• _Task requirements_
Restate the data exactly, with nothing altered.

━━━━━ The input

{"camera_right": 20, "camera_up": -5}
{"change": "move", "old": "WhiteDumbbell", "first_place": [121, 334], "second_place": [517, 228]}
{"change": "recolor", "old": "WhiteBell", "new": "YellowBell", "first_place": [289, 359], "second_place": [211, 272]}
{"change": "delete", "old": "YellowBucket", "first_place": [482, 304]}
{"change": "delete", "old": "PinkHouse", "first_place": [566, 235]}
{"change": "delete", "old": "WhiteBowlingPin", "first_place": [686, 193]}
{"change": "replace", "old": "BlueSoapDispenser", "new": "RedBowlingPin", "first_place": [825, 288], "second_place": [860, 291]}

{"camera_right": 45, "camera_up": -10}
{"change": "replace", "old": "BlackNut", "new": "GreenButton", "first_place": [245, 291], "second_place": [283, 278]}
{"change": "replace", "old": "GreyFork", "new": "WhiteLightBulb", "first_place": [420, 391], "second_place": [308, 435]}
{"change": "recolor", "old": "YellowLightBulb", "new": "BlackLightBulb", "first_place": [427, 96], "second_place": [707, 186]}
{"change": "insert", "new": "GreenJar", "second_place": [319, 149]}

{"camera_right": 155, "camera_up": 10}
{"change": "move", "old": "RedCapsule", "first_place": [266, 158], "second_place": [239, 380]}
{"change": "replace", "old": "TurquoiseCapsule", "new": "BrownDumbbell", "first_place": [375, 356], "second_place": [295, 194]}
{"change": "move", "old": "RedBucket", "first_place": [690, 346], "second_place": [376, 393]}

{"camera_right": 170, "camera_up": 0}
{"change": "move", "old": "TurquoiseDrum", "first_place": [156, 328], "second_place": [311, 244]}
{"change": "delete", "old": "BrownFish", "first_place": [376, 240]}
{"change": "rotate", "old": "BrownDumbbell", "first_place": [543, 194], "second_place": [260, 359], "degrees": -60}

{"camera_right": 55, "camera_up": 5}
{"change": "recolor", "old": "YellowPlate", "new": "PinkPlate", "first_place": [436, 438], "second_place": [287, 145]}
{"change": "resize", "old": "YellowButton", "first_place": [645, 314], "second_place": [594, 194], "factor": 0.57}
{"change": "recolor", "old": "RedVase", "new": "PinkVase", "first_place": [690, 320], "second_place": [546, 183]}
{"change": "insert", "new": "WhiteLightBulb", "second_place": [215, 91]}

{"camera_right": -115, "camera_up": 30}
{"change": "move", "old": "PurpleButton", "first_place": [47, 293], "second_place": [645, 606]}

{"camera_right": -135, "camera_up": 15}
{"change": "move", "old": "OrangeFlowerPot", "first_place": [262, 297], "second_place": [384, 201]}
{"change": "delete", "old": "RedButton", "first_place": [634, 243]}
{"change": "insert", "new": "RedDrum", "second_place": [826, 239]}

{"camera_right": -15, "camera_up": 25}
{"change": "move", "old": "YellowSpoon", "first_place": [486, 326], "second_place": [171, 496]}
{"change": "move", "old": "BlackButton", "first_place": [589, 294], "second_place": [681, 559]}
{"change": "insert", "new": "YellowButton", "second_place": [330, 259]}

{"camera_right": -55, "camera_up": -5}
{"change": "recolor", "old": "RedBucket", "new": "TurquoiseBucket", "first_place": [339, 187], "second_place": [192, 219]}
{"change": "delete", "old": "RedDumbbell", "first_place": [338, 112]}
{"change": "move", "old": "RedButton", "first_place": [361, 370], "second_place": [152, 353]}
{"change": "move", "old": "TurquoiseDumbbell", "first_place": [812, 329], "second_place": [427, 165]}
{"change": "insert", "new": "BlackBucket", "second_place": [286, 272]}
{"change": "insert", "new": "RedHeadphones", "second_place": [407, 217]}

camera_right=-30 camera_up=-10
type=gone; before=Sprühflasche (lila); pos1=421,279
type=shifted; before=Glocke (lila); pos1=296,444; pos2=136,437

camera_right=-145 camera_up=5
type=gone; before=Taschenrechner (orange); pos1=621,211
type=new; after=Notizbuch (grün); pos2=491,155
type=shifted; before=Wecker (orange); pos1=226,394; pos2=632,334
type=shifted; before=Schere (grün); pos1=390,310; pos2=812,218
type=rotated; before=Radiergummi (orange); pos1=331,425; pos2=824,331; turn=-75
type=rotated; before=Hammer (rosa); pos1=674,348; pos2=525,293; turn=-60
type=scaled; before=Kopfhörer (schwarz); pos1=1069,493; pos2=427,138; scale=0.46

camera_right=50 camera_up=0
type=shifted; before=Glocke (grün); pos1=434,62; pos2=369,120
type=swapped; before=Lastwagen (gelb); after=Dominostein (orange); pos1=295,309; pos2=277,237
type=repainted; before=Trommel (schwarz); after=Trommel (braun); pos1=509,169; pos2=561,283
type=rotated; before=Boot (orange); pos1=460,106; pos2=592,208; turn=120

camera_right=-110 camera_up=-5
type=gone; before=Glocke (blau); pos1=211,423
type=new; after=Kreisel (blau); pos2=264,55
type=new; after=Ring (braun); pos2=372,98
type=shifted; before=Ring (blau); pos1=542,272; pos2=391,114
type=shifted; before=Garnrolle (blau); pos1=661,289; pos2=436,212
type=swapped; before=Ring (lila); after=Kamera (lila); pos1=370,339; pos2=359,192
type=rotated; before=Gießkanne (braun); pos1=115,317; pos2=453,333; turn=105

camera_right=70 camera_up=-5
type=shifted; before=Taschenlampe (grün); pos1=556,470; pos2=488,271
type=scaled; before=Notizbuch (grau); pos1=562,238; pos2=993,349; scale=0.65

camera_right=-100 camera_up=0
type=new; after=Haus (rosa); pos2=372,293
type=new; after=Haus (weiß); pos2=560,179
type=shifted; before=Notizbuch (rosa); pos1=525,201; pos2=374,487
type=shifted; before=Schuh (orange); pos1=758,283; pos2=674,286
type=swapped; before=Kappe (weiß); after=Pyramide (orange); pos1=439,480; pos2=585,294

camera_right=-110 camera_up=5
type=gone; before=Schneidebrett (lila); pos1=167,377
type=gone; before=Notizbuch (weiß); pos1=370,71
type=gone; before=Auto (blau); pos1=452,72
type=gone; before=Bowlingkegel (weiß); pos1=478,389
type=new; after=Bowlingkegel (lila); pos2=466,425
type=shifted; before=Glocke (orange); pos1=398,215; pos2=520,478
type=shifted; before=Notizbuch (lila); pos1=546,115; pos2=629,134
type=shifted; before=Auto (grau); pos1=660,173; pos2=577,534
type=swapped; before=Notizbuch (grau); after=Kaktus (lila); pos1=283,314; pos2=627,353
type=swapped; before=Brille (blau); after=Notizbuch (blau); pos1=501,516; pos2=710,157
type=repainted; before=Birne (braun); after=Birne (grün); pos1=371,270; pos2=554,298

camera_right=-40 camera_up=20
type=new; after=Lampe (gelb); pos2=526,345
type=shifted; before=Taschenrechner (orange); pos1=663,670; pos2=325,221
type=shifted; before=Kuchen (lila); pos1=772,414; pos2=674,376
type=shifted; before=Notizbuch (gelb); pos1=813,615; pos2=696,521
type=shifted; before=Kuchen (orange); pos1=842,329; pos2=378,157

━━━━━━━━━━

• _Problem solution_
{"camera_right": 20, "camera_up": -5}
{"change": "move", "old": "WhiteDumbbell", "first_place": [121, 334], "second_place": [517, 228]}
{"change": "recolor", "old": "WhiteBell", "new": "YellowBell", "first_place": [289, 359], "second_place": [211, 272]}
{"change": "delete", "old": "YellowBucket", "first_place": [482, 304]}
{"change": "delete", "old": "PinkHouse", "first_place": [566, 235]}
{"change": "delete", "old": "WhiteBowlingPin", "first_place": [686, 193]}
{"change": "replace", "old": "BlueSoapDispenser", "new": "RedBowlingPin", "first_place": [825, 288], "second_place": [860, 291]}

{"camera_right": 45, "camera_up": -10}
{"change": "replace", "old": "BlackNut", "new": "GreenButton", "first_place": [245, 291], "second_place": [283, 278]}
{"change": "replace", "old": "GreyFork", "new": "WhiteLightBulb", "first_place": [420, 391], "second_place": [308, 435]}
{"change": "recolor", "old": "YellowLightBulb", "new": "BlackLightBulb", "first_place": [427, 96], "second_place": [707, 186]}
{"change": "insert", "new": "GreenJar", "second_place": [319, 149]}

{"camera_right": 155, "camera_up": 10}
{"change": "move", "old": "RedCapsule", "first_place": [266, 158], "second_place": [239, 380]}
{"change": "replace", "old": "TurquoiseCapsule", "new": "BrownDumbbell", "first_place": [375, 356], "second_place": [295, 194]}
{"change": "move", "old": "RedBucket", "first_place": [690, 346], "second_place": [376, 393]}

{"camera_right": 170, "camera_up": 0}
{"change": "move", "old": "TurquoiseDrum", "first_place": [156, 328], "second_place": [311, 244]}
{"change": "delete", "old": "BrownFish", "first_place": [376, 240]}
{"change": "rotate", "old": "BrownDumbbell", "first_place": [543, 194], "second_place": [260, 359], "degrees": -60}

{"camera_right": 55, "camera_up": 5}
{"change": "recolor", "old": "YellowPlate", "new": "PinkPlate", "first_place": [436, 438], "second_place": [287, 145]}
{"change": "resize", "old": "YellowButton", "first_place": [645, 314], "second_place": [594, 194], "factor": 0.57}
{"change": "recolor", "old": "RedVase", "new": "PinkVase", "first_place": [690, 320], "second_place": [546, 183]}
{"change": "insert", "new": "WhiteLightBulb", "second_place": [215, 91]}

{"camera_right": -115, "camera_up": 30}
{"change": "move", "old": "PurpleButton", "first_place": [47, 293], "second_place": [645, 606]}

{"camera_right": -135, "camera_up": 15}
{"change": "move", "old": "OrangeFlowerPot", "first_place": [262, 297], "second_place": [384, 201]}
{"change": "delete", "old": "RedButton", "first_place": [634, 243]}
{"change": "insert", "new": "RedDrum", "second_place": [826, 239]}

{"camera_right": -15, "camera_up": 25}
{"change": "move", "old": "YellowSpoon", "first_place": [486, 326], "second_place": [171, 496]}
{"change": "move", "old": "BlackButton", "first_place": [589, 294], "second_place": [681, 559]}
{"change": "insert", "new": "YellowButton", "second_place": [330, 259]}

{"camera_right": -55, "camera_up": -5}
{"change": "recolor", "old": "RedBucket", "new": "TurquoiseBucket", "first_place": [339, 187], "second_place": [192, 219]}
{"change": "delete", "old": "RedDumbbell", "first_place": [338, 112]}
{"change": "move", "old": "RedButton", "first_place": [361, 370], "second_place": [152, 353]}
{"change": "move", "old": "TurquoiseDumbbell", "first_place": [812, 329], "second_place": [427, 165]}
{"change": "insert", "new": "BlackBucket", "second_place": [286, 272]}
{"change": "insert", "new": "RedHeadphones", "second_place": [407, 217]}

camera_right=-30 camera_up=-10
type=gone; before=Sprühflasche (lila); pos1=421,279
type=shifted; before=Glocke (lila); pos1=296,444; pos2=136,437

camera_right=-145 camera_up=5
type=gone; before=Taschenrechner (orange); pos1=621,211
type=new; after=Notizbuch (grün); pos2=491,155
type=shifted; before=Wecker (orange); pos1=226,394; pos2=632,334
type=shifted; before=Schere (grün); pos1=390,310; pos2=812,218
type=rotated; before=Radiergummi (orange); pos1=331,425; pos2=824,331; turn=-75
type=rotated; before=Hammer (rosa); pos1=674,348; pos2=525,293; turn=-60
type=scaled; before=Kopfhörer (schwarz); pos1=1069,493; pos2=427,138; scale=0.46

camera_right=50 camera_up=0
type=shifted; before=Glocke (grün); pos1=434,62; pos2=369,120
type=swapped; before=Lastwagen (gelb); after=Dominostein (orange); pos1=295,309; pos2=277,237
type=repainted; before=Trommel (schwarz); after=Trommel (braun); pos1=509,169; pos2=561,283
type=rotated; before=Boot (orange); pos1=460,106; pos2=592,208; turn=120

camera_right=-110 camera_up=-5
type=gone; before=Glocke (blau); pos1=211,423
type=new; after=Kreisel (blau); pos2=264,55
type=new; after=Ring (braun); pos2=372,98
type=shifted; before=Ring (blau); pos1=542,272; pos2=391,114
type=shifted; before=Garnrolle (blau); pos1=661,289; pos2=436,212
type=swapped; before=Ring (lila); after=Kamera (lila); pos1=370,339; pos2=359,192
type=rotated; before=Gießkanne (braun); pos1=115,317; pos2=453,333; turn=105

camera_right=70 camera_up=-5
type=shifted; before=Taschenlampe (grün); pos1=556,470; pos2=488,271
type=scaled; before=Notizbuch (grau); pos1=562,238; pos2=993,349; scale=0.65

camera_right=-100 camera_up=0
type=new; after=Haus (rosa); pos2=372,293
type=new; after=Haus (weiß); pos2=560,179
type=shifted; before=Notizbuch (rosa); pos1=525,201; pos2=374,487
type=shifted; before=Schuh (orange); pos1=758,283; pos2=674,286
type=swapped; before=Kappe (weiß); after=Pyramide (orange); pos1=439,480; pos2=585,294

camera_right=-110 camera_up=5
type=gone; before=Schneidebrett (lila); pos1=167,377
type=gone; before=Notizbuch (weiß); pos1=370,71
type=gone; before=Auto (blau); pos1=452,72
type=gone; before=Bowlingkegel (weiß); pos1=478,389
type=new; after=Bowlingkegel (lila); pos2=466,425
type=shifted; before=Glocke (orange); pos1=398,215; pos2=520,478
type=shifted; before=Notizbuch (lila); pos1=546,115; pos2=629,134
type=shifted; before=Auto (grau); pos1=660,173; pos2=577,534
type=swapped; before=Notizbuch (grau); after=Kaktus (lila); pos1=283,314; pos2=627,353
type=swapped; before=Brille (blau); after=Notizbuch (blau); pos1=501,516; pos2=710,157
type=repainted; before=Birne (braun); after=Birne (grün); pos1=371,270; pos2=554,298

camera_right=-40 camera_up=20
type=new; after=Lampe (gelb); pos2=526,345
type=shifted; before=Taschenrechner (orange); pos1=663,670; pos2=325,221
type=shifted; before=Kuchen (lila); pos1=772,414; pos2=674,376
type=shifted; before=Notizbuch (gelb); pos1=813,615; pos2=696,521
type=shifted; before=Kuchen (orange); pos1=842,329; pos2=378,157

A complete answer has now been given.